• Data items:
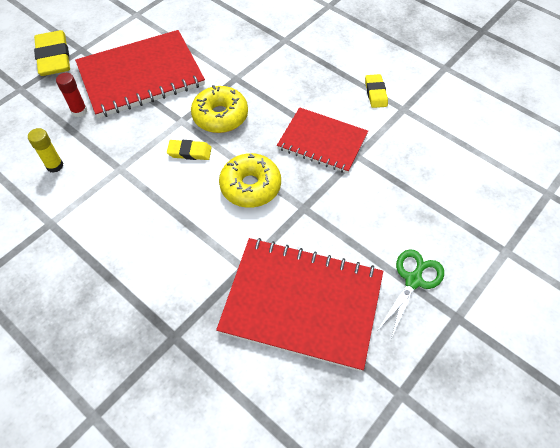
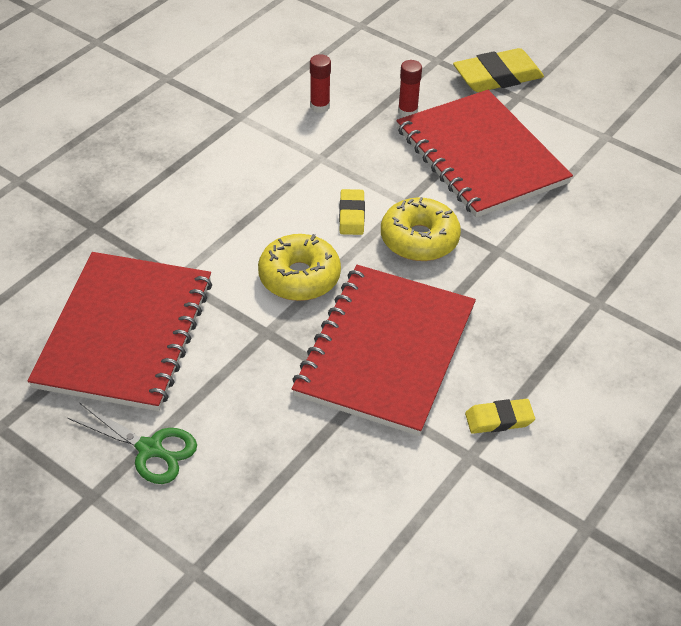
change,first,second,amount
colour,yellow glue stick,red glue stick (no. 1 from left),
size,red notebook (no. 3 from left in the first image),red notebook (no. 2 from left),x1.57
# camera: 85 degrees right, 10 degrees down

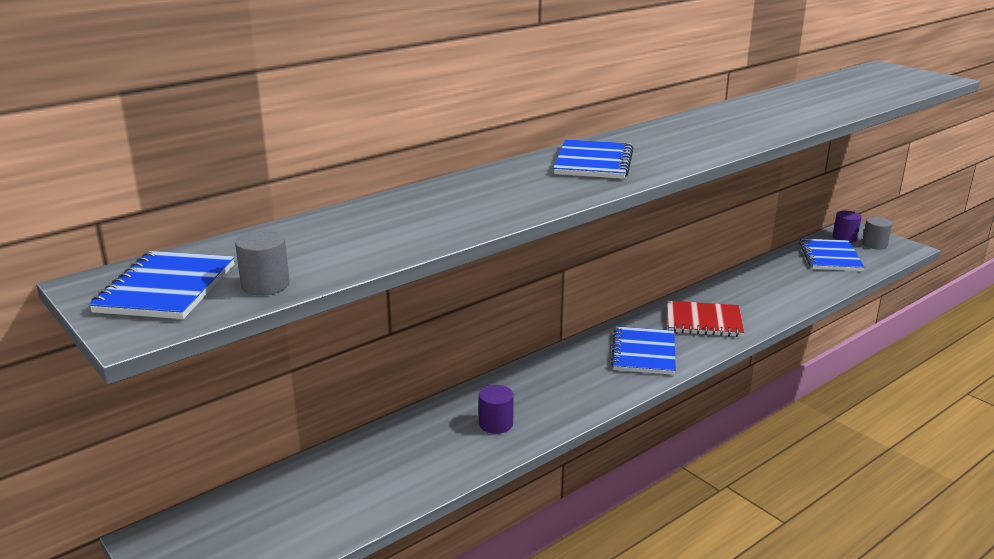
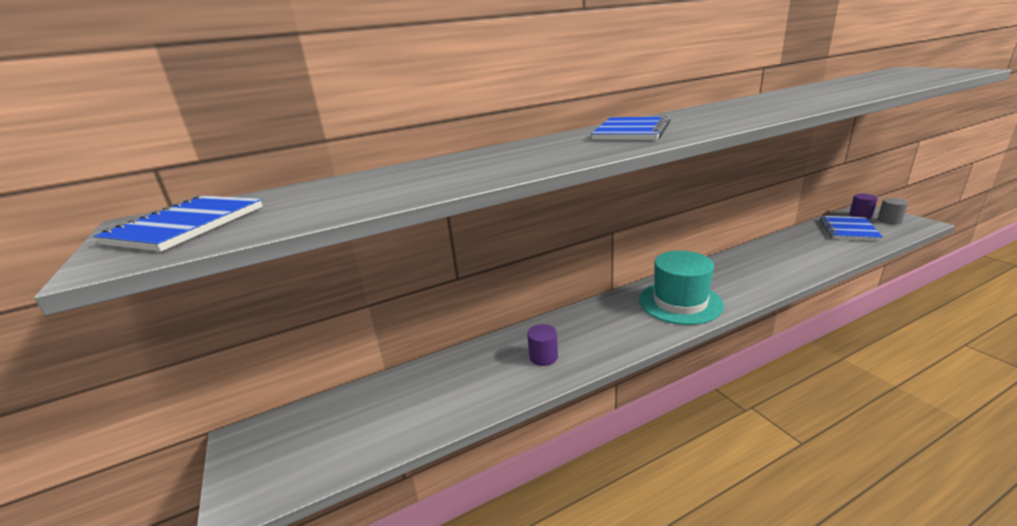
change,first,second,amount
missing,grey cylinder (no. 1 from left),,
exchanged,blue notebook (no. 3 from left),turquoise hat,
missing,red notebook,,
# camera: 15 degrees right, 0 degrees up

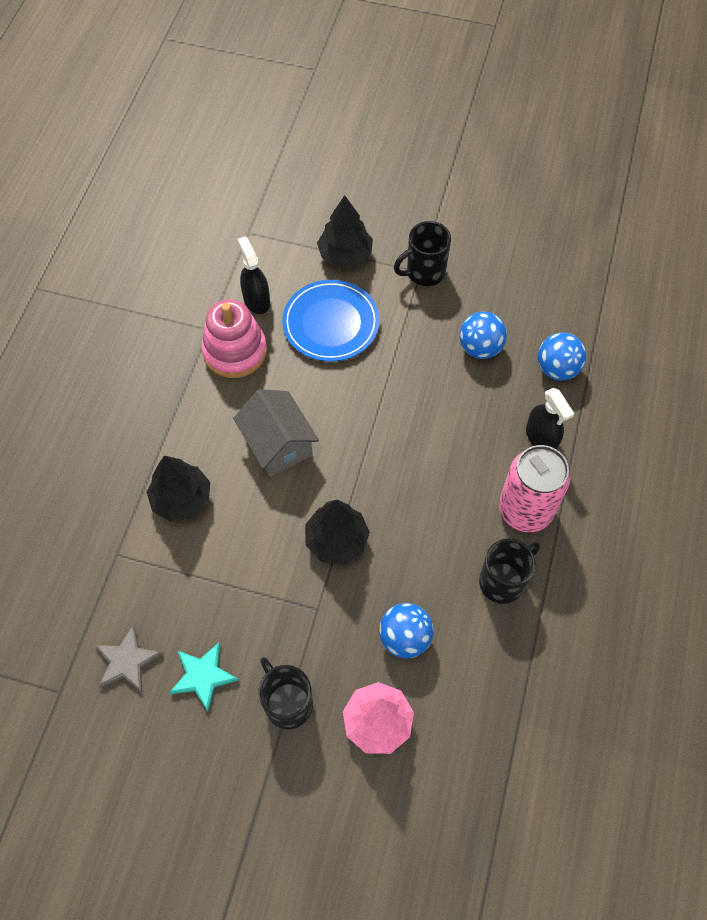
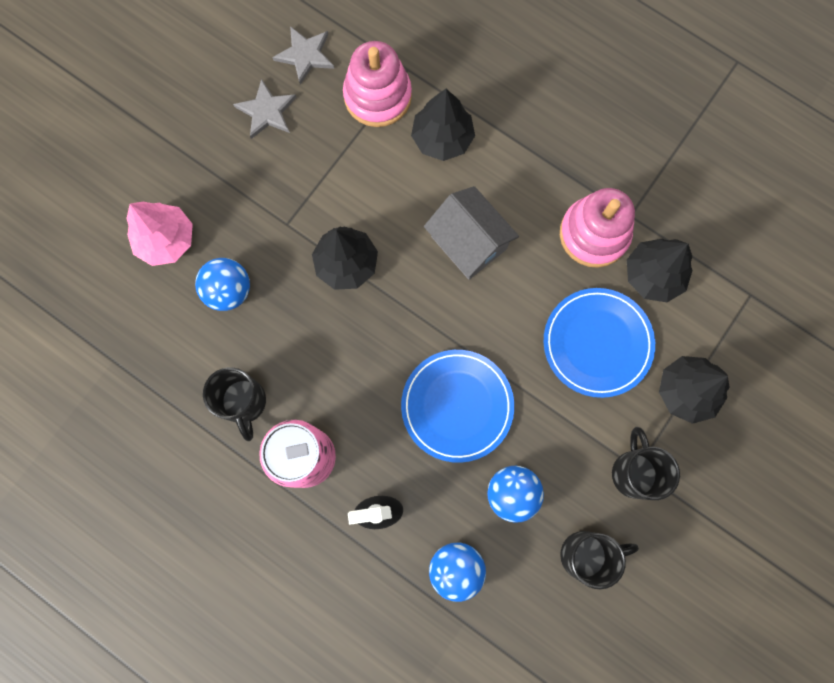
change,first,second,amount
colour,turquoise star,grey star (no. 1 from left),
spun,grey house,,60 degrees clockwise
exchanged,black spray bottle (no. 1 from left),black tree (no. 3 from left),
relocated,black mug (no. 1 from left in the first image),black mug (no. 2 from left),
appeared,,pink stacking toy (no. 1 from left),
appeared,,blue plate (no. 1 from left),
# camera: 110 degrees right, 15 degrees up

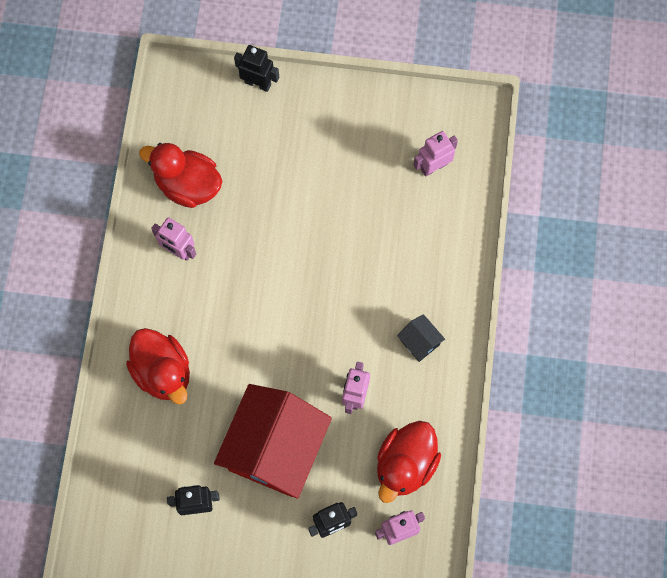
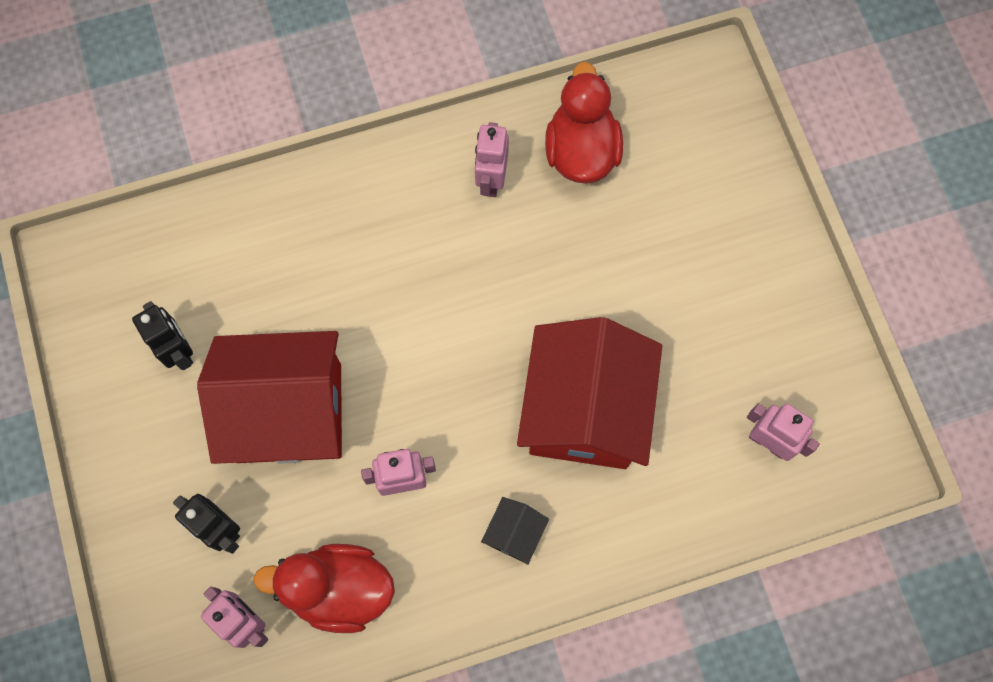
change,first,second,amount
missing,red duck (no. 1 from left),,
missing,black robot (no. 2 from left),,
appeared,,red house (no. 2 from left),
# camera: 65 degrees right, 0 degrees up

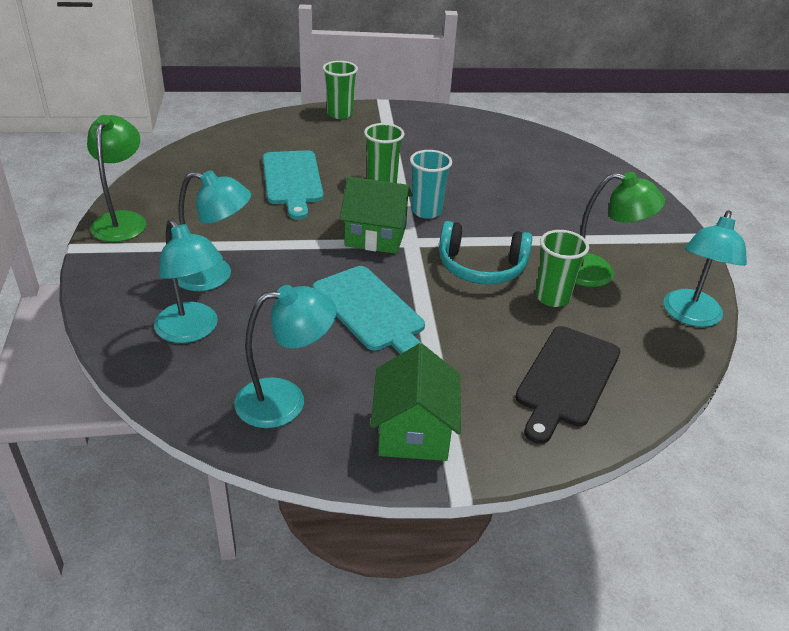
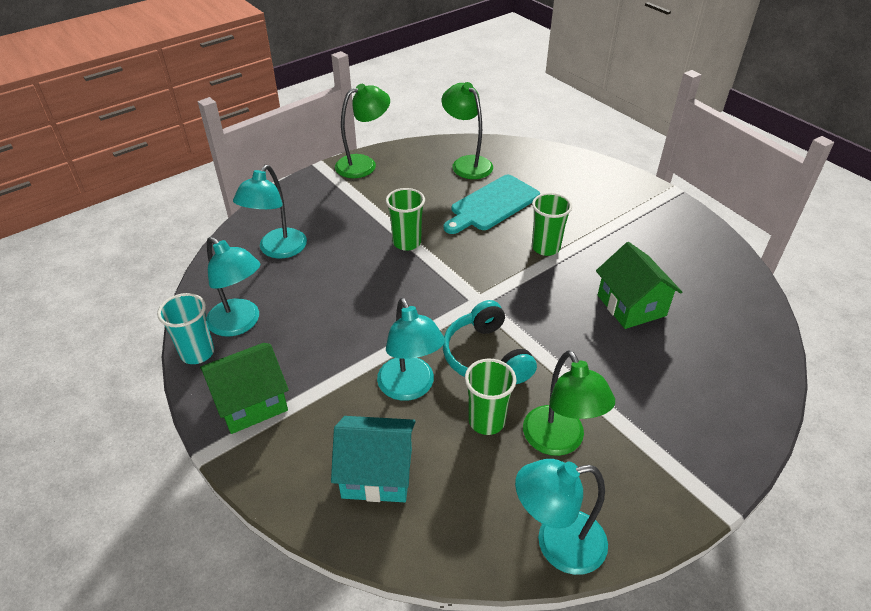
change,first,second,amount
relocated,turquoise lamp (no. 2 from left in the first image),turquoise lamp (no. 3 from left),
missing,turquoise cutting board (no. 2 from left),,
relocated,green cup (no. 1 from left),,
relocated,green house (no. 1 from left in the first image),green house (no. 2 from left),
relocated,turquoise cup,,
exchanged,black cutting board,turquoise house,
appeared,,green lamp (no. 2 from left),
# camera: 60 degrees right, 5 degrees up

• What you have to do:
Exactly reproduce the entries above, minus the pictures.

• Answer to the exercise:
change,first,second,amount
colour,yellow glue stick,red glue stick (no. 1 from left),
size,red notebook (no. 3 from left in the first image),red notebook (no. 2 from left),x1.57
# camera: 85 degrees right, 10 degrees down

change,first,second,amount
missing,grey cylinder (no. 1 from left),,
exchanged,blue notebook (no. 3 from left),turquoise hat,
missing,red notebook,,
# camera: 15 degrees right, 0 degrees up

change,first,second,amount
colour,turquoise star,grey star (no. 1 from left),
spun,grey house,,60 degrees clockwise
exchanged,black spray bottle (no. 1 from left),black tree (no. 3 from left),
relocated,black mug (no. 1 from left in the first image),black mug (no. 2 from left),
appeared,,pink stacking toy (no. 1 from left),
appeared,,blue plate (no. 1 from left),
# camera: 110 degrees right, 15 degrees up

change,first,second,amount
missing,red duck (no. 1 from left),,
missing,black robot (no. 2 from left),,
appeared,,red house (no. 2 from left),
# camera: 65 degrees right, 0 degrees up

change,first,second,amount
relocated,turquoise lamp (no. 2 from left in the first image),turquoise lamp (no. 3 from left),
missing,turquoise cutting board (no. 2 from left),,
relocated,green cup (no. 1 from left),,
relocated,green house (no. 1 from left in the first image),green house (no. 2 from left),
relocated,turquoise cup,,
exchanged,black cutting board,turquoise house,
appeared,,green lamp (no. 2 from left),
# camera: 60 degrees right, 5 degrees up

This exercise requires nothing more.